To do - Make an exact copy of each entry, leaving out every picture.
** The data follows **
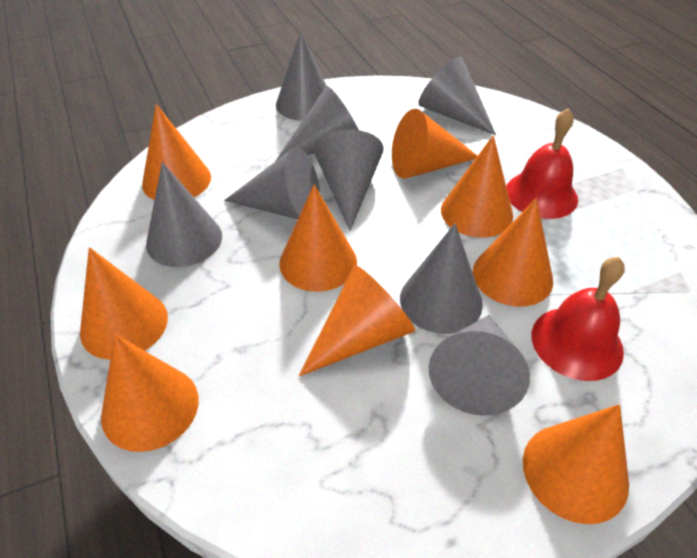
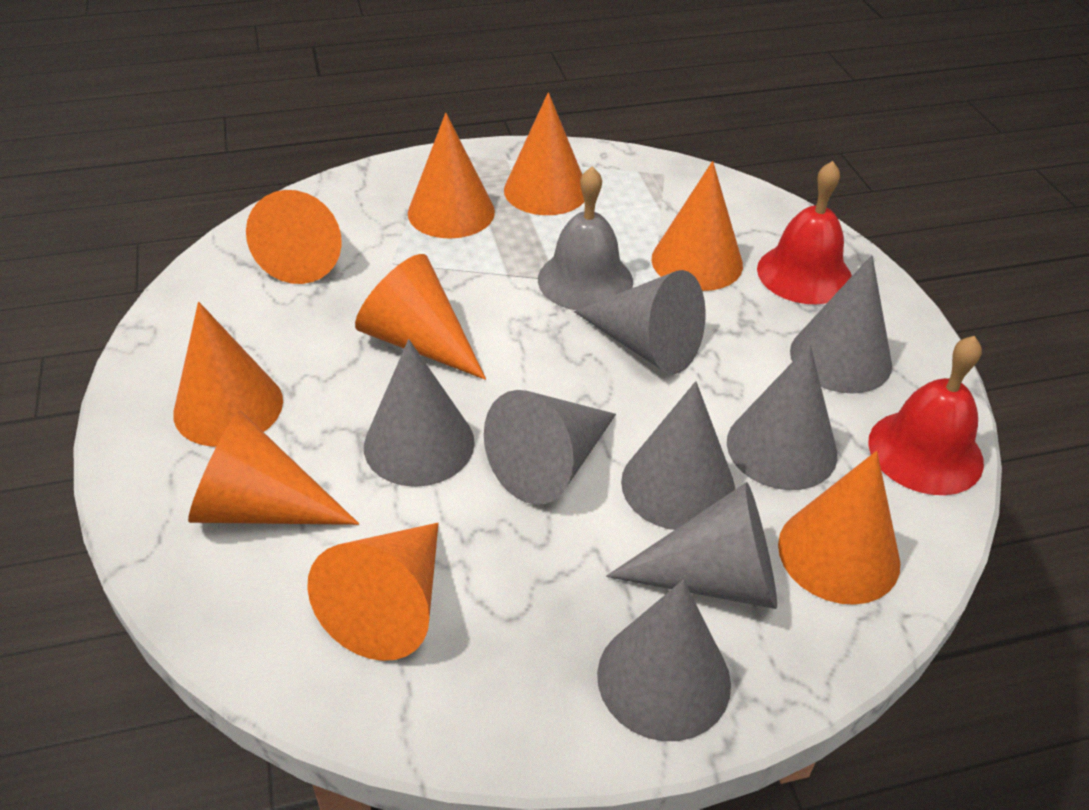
grey bell: 0 -> 1

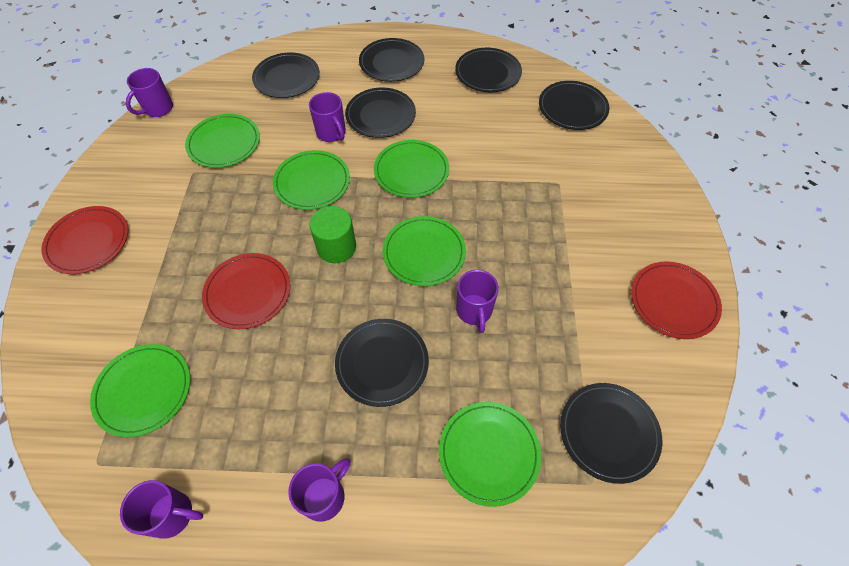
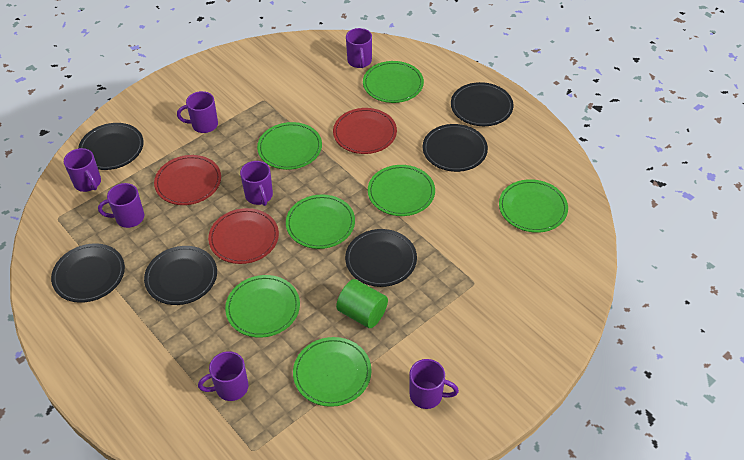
black plate: 7 -> 6
green plate: 6 -> 7
purple mug: 5 -> 7

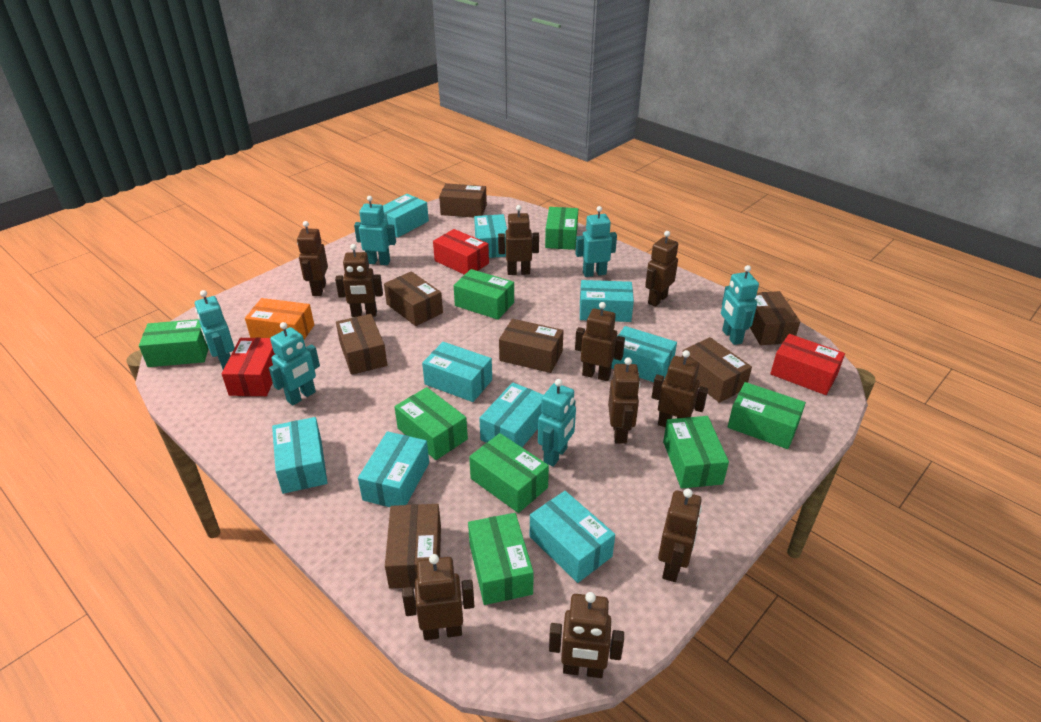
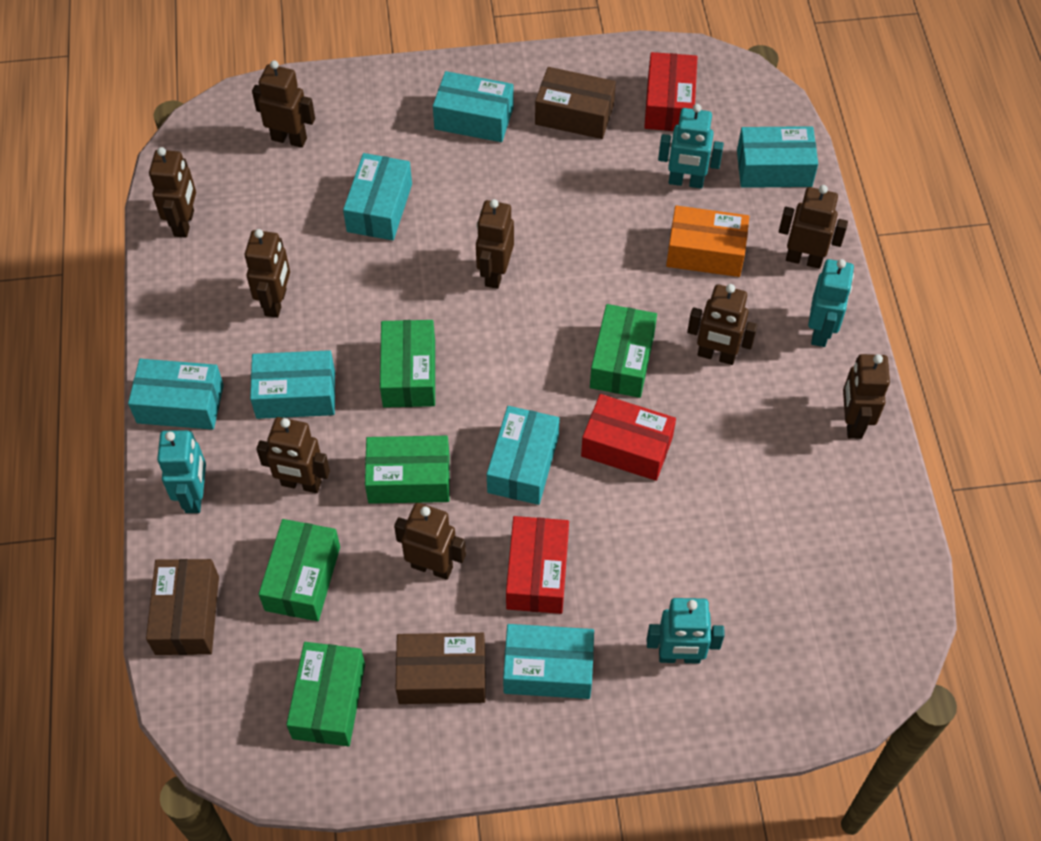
brown box: 7 -> 3
brown robot: 10 -> 9
green box: 8 -> 5
turquoise box: 9 -> 7
turquoise robot: 6 -> 4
** End of The data **
Your solution -
grey bell: 0 -> 1

black plate: 7 -> 6
green plate: 6 -> 7
purple mug: 5 -> 7

brown box: 7 -> 3
brown robot: 10 -> 9
green box: 8 -> 5
turquoise box: 9 -> 7
turquoise robot: 6 -> 4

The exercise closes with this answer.